- What is required:
What's needed: every entry, printed exactly, minus the images.

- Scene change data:

========

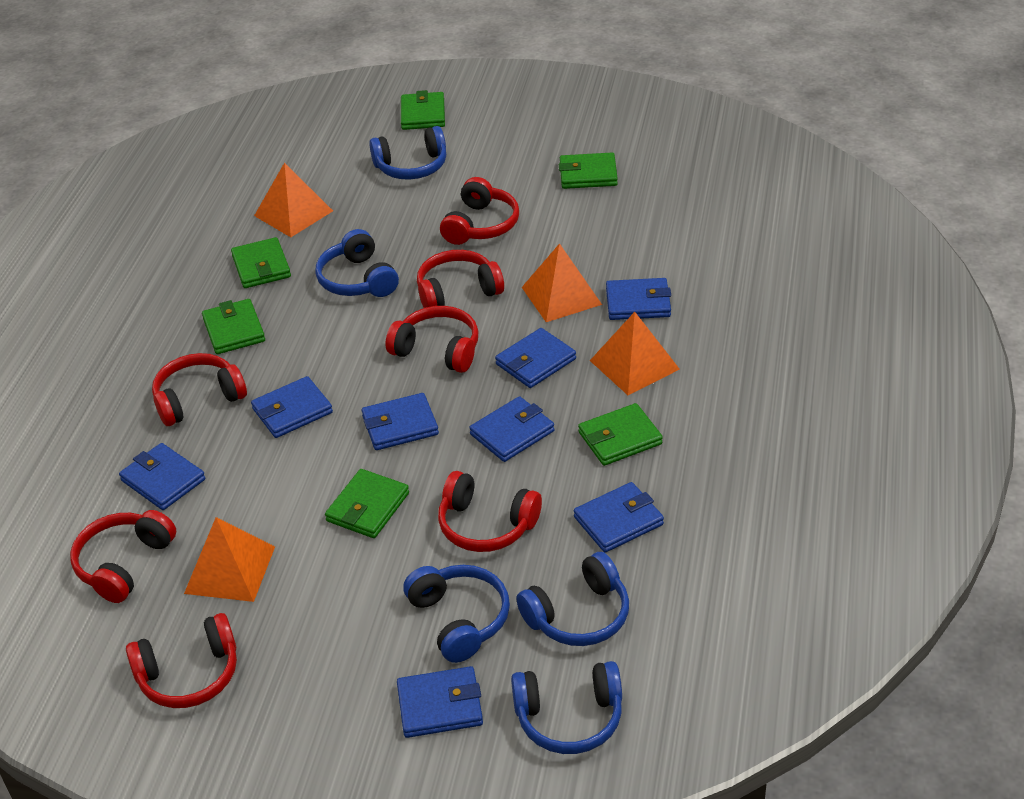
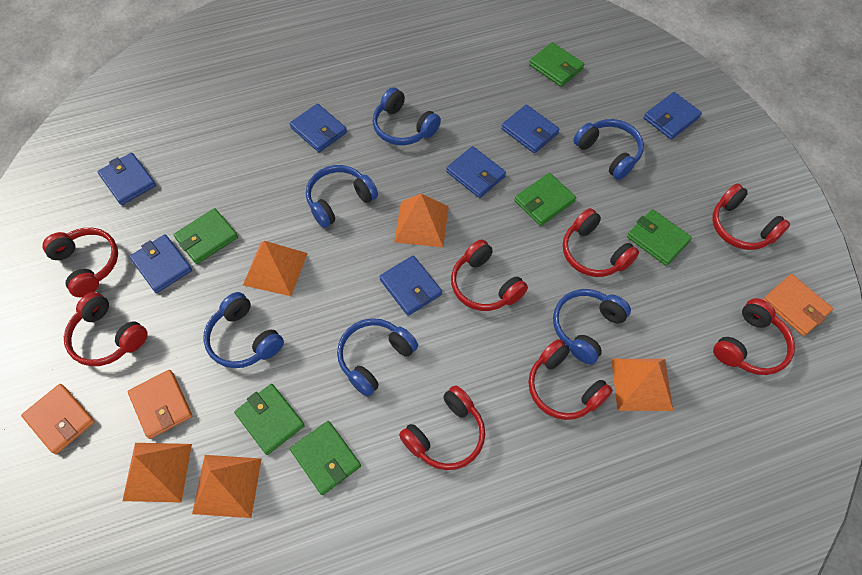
blue headphones: 5 -> 6
blue wallet: 8 -> 7
orange pyramid: 4 -> 5
orange wallet: 0 -> 3
red headphones: 7 -> 8

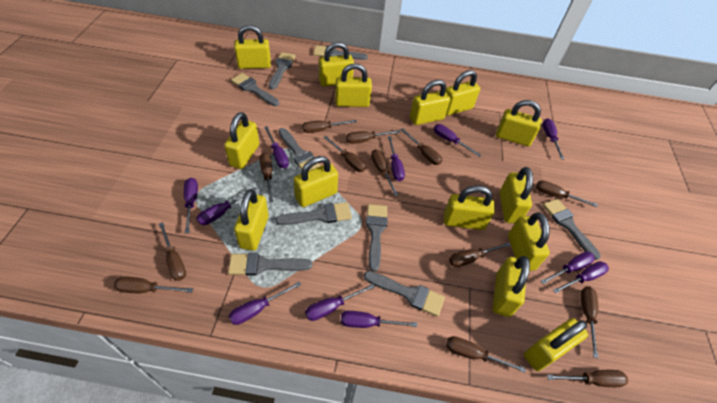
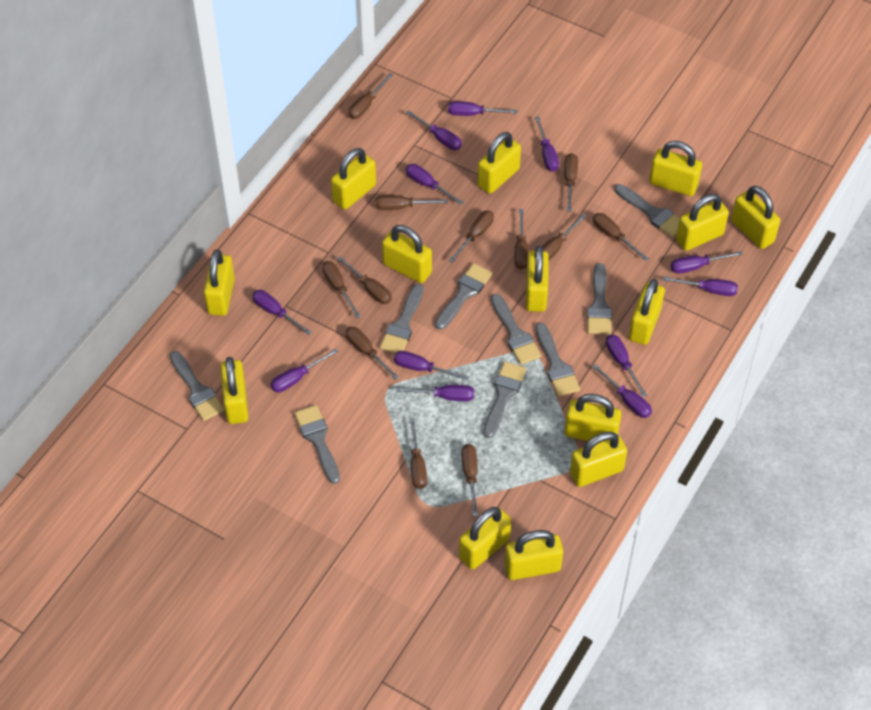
brown screwdriver: 13 -> 12
purple screwdriver: 11 -> 12

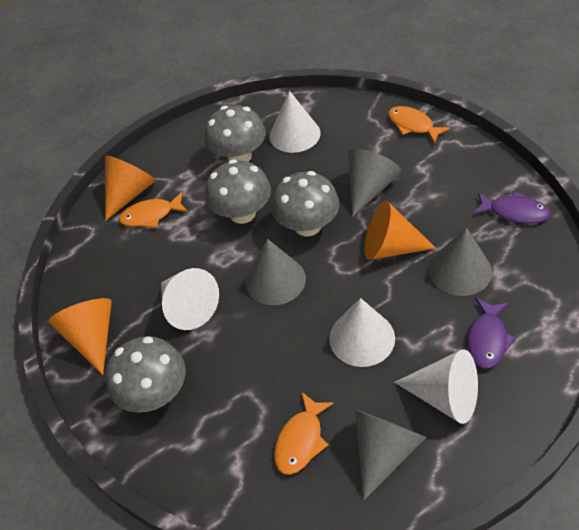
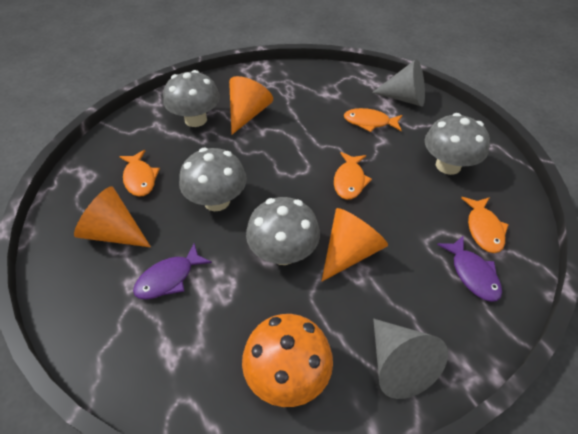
grey cone: 4 -> 2
orange fish: 3 -> 4
orange mushroom: 0 -> 1
white cone: 4 -> 0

========

- Output of the exercise:
blue headphones: 5 -> 6
blue wallet: 8 -> 7
orange pyramid: 4 -> 5
orange wallet: 0 -> 3
red headphones: 7 -> 8

brown screwdriver: 13 -> 12
purple screwdriver: 11 -> 12

grey cone: 4 -> 2
orange fish: 3 -> 4
orange mushroom: 0 -> 1
white cone: 4 -> 0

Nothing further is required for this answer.